REQUIREMENTS ▸ Reproduce the following lines verbatim, omitting the pictures from your answer.

TASK INPUTS ▸
--

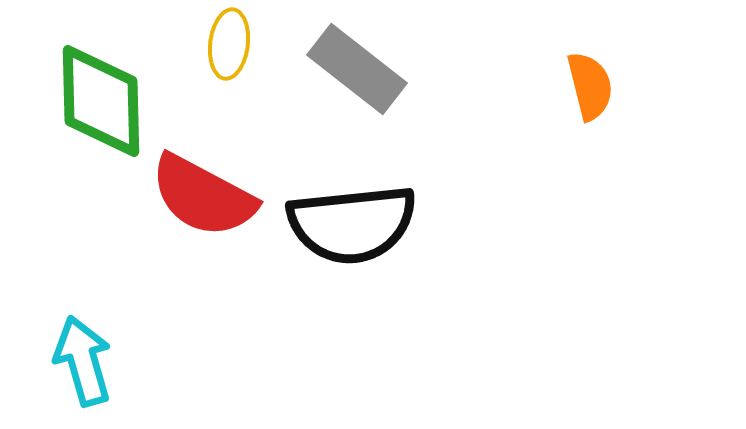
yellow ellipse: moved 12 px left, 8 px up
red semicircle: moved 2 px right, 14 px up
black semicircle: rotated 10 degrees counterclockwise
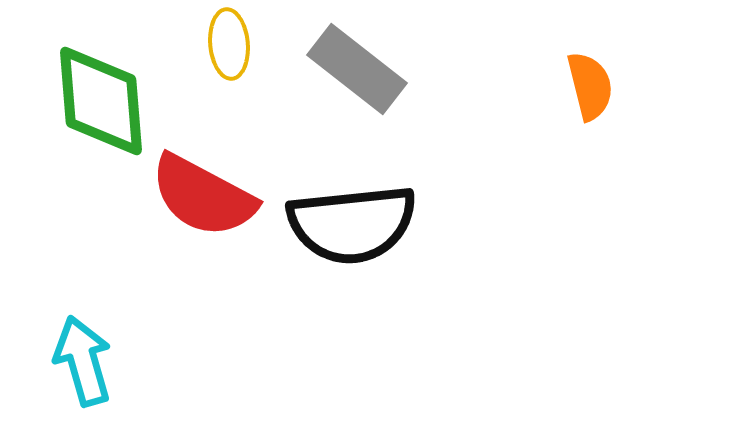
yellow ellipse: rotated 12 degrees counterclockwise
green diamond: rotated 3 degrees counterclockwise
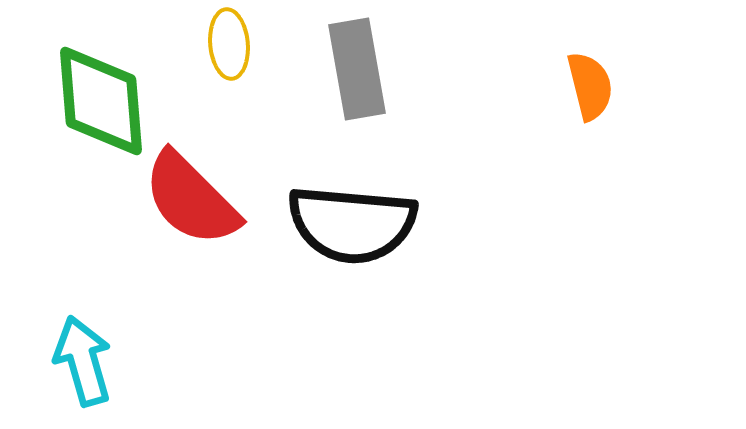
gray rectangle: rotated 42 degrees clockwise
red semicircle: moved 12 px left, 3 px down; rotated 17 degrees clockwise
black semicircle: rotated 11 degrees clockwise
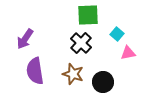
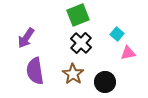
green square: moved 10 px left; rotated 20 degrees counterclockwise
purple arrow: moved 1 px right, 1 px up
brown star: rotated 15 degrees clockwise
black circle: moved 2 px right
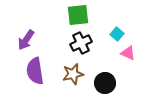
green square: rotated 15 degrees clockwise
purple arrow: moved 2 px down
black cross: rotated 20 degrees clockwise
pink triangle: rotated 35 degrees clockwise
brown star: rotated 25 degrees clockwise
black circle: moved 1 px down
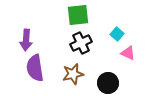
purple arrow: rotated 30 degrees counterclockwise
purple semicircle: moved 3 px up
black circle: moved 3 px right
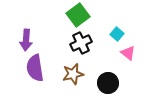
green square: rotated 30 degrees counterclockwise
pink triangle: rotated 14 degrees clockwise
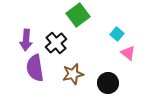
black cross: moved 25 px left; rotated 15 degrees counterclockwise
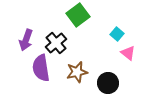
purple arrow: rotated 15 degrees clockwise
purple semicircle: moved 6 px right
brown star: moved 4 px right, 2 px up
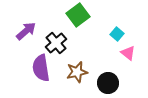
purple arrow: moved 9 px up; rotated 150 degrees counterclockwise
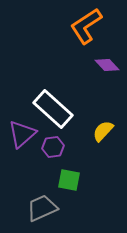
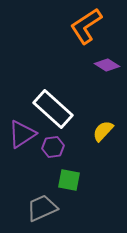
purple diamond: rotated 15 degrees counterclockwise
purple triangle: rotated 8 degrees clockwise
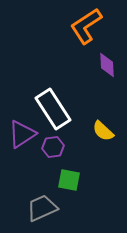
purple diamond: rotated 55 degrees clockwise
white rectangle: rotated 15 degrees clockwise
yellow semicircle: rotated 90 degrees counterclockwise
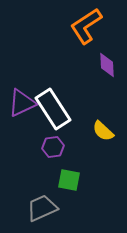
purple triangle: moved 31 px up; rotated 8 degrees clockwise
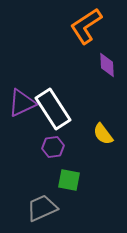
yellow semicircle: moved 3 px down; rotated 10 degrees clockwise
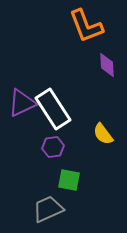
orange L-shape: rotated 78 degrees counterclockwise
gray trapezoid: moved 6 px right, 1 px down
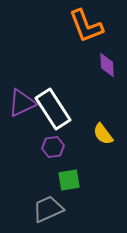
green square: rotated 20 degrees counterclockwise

--

PROBLEM SOLUTION ▸
yellow ellipse: moved 12 px left, 8 px up
red semicircle: moved 2 px right, 14 px up
black semicircle: rotated 10 degrees counterclockwise
yellow ellipse: rotated 12 degrees counterclockwise
green diamond: rotated 3 degrees counterclockwise
gray rectangle: rotated 42 degrees clockwise
red semicircle: moved 12 px left, 3 px down; rotated 17 degrees clockwise
black semicircle: rotated 11 degrees clockwise
green square: moved 10 px left; rotated 20 degrees counterclockwise
purple arrow: moved 1 px right, 1 px up
brown star: rotated 15 degrees clockwise
black circle: moved 2 px right
green square: rotated 15 degrees clockwise
purple arrow: moved 2 px down
black cross: rotated 20 degrees clockwise
pink triangle: rotated 35 degrees clockwise
brown star: rotated 25 degrees clockwise
black circle: moved 1 px down
purple arrow: rotated 30 degrees counterclockwise
purple semicircle: moved 3 px up
black circle: moved 3 px right
green square: rotated 30 degrees counterclockwise
pink triangle: rotated 14 degrees clockwise
black cross: moved 25 px left; rotated 15 degrees counterclockwise
purple arrow: rotated 15 degrees clockwise
purple semicircle: moved 6 px right
brown star: moved 4 px right, 2 px up
purple arrow: moved 9 px up; rotated 150 degrees counterclockwise
purple diamond: rotated 15 degrees counterclockwise
purple triangle: rotated 8 degrees clockwise
purple diamond: rotated 55 degrees clockwise
white rectangle: rotated 15 degrees clockwise
yellow semicircle: rotated 90 degrees counterclockwise
purple triangle: moved 31 px up; rotated 8 degrees clockwise
yellow semicircle: moved 3 px down; rotated 10 degrees clockwise
orange L-shape: rotated 78 degrees counterclockwise
gray trapezoid: moved 6 px right, 1 px down
green square: rotated 20 degrees counterclockwise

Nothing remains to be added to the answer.